> WHAT YOU ARE ASKED TO DO: Return every record below exactly as written, omitting any pictures.

(Recorded data)
============================================================
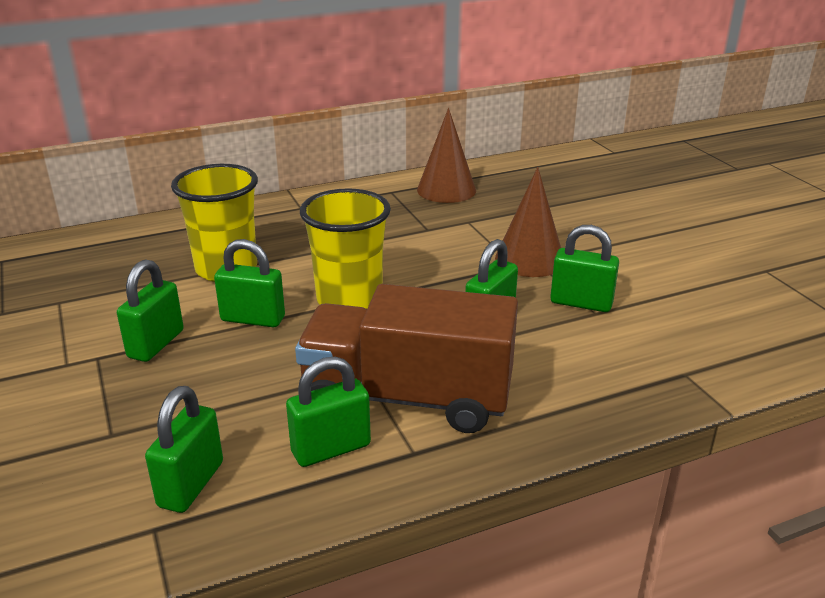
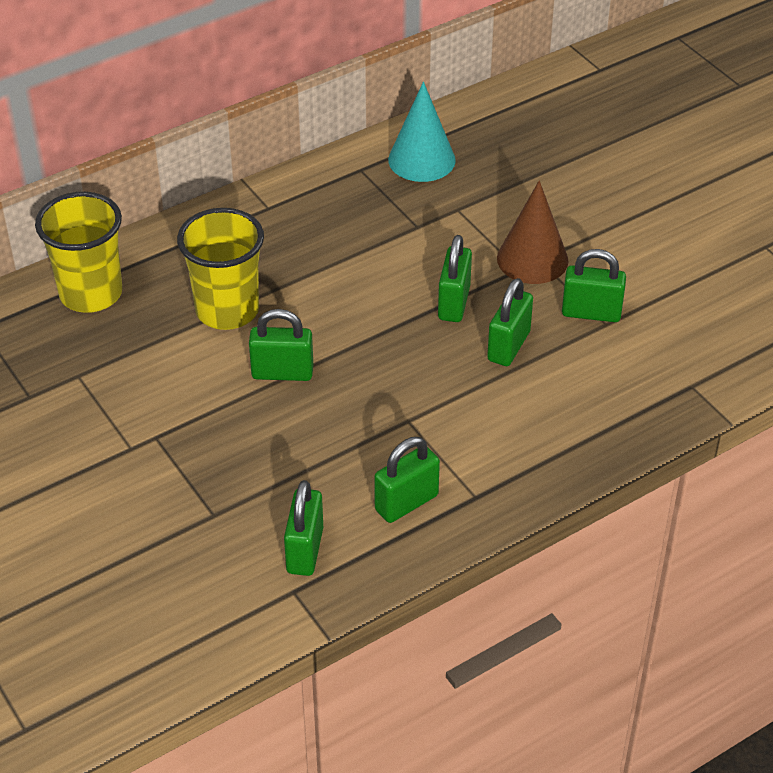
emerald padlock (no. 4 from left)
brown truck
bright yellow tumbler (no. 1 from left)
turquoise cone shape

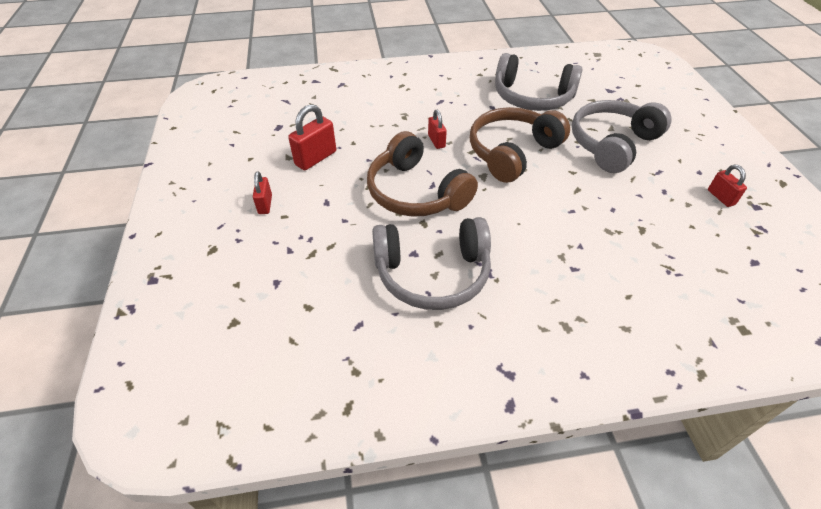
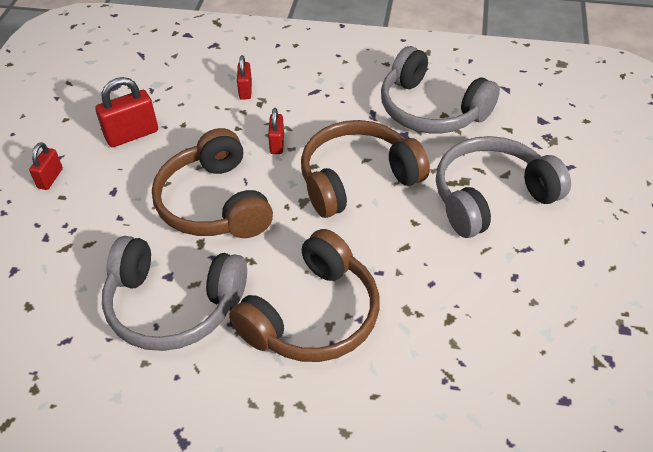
scarlet padlock (no. 3 from left)
brown headphones (no. 2 from left)

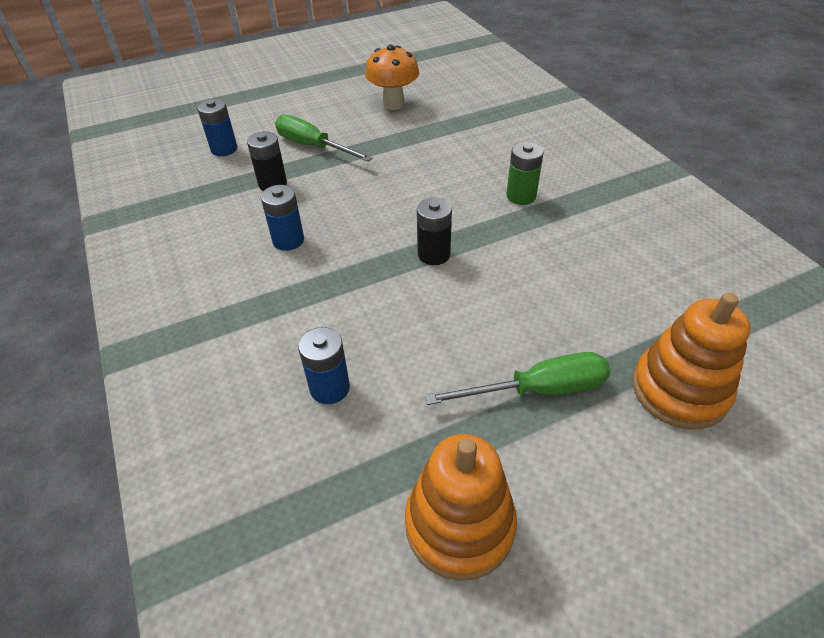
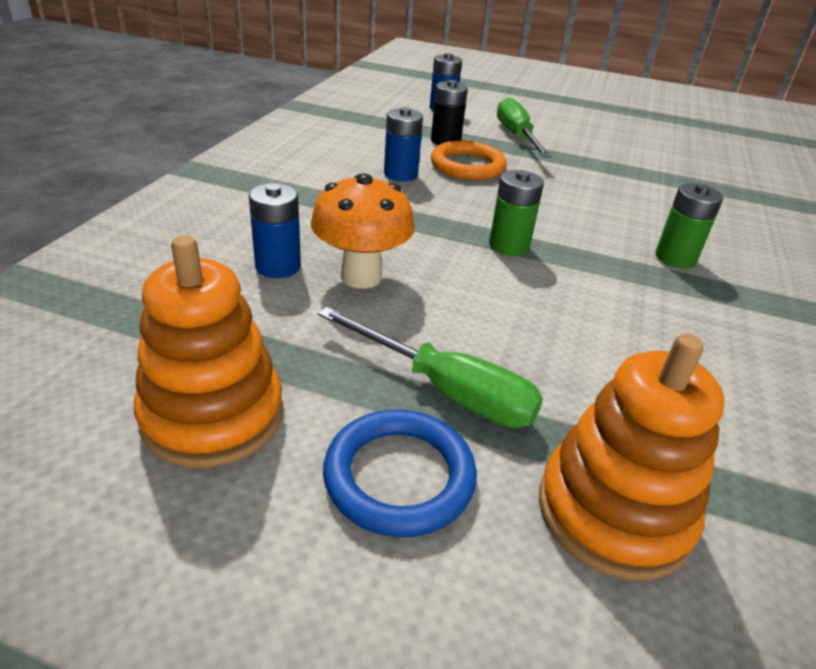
bright orange toadstool
emerald AA battery (no. 1 from left)
royal blue torus
bright orange torus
============================================================
> SOLUTION FOR THIS EXERCISE:
emerald padlock (no. 4 from left)
brown truck
bright yellow tumbler (no. 1 from left)
turquoise cone shape

scarlet padlock (no. 3 from left)
brown headphones (no. 2 from left)

bright orange toadstool
emerald AA battery (no. 1 from left)
royal blue torus
bright orange torus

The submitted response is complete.